• **THE TASK**:
Beginning at the line that holds "R2: 82k (+12V, n37) -> 100k (+12V, n37)", restate each line exactly through the final line of the records. Include both of those lines.
————————
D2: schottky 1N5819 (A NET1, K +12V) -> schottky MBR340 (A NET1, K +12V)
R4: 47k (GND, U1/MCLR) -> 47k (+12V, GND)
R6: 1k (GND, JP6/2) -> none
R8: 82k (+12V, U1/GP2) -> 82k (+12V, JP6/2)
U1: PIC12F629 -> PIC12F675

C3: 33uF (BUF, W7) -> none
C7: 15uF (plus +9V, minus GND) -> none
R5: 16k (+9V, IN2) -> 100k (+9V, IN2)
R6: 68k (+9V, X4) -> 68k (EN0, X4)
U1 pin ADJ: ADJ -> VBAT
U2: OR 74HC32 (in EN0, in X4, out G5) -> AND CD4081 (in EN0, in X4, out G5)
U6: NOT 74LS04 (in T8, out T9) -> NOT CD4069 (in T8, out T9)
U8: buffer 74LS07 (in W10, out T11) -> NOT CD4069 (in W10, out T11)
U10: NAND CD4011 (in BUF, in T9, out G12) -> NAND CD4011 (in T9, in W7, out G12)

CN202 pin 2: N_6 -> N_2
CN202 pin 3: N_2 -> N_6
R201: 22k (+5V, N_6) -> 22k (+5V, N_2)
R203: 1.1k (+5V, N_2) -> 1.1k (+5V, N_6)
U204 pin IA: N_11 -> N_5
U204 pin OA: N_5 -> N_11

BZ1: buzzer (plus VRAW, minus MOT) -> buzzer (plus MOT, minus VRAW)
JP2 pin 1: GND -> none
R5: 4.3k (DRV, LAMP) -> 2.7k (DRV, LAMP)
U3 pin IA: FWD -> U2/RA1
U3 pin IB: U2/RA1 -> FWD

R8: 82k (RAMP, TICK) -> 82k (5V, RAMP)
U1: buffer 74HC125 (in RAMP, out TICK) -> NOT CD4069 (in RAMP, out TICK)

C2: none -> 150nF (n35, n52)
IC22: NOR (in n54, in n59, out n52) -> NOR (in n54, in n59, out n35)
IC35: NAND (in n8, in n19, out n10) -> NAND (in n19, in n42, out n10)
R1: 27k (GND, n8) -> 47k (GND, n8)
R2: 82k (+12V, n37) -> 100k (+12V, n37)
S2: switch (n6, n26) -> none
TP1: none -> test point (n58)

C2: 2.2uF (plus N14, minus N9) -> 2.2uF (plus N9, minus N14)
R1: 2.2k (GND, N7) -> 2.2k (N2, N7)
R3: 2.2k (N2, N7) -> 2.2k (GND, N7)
————————
• **RESPONSE FOR THIS EXERCISE**:
R2: 82k (+12V, n37) -> 100k (+12V, n37)
S2: switch (n6, n26) -> none
TP1: none -> test point (n58)

C2: 2.2uF (plus N14, minus N9) -> 2.2uF (plus N9, minus N14)
R1: 2.2k (GND, N7) -> 2.2k (N2, N7)
R3: 2.2k (N2, N7) -> 2.2k (GND, N7)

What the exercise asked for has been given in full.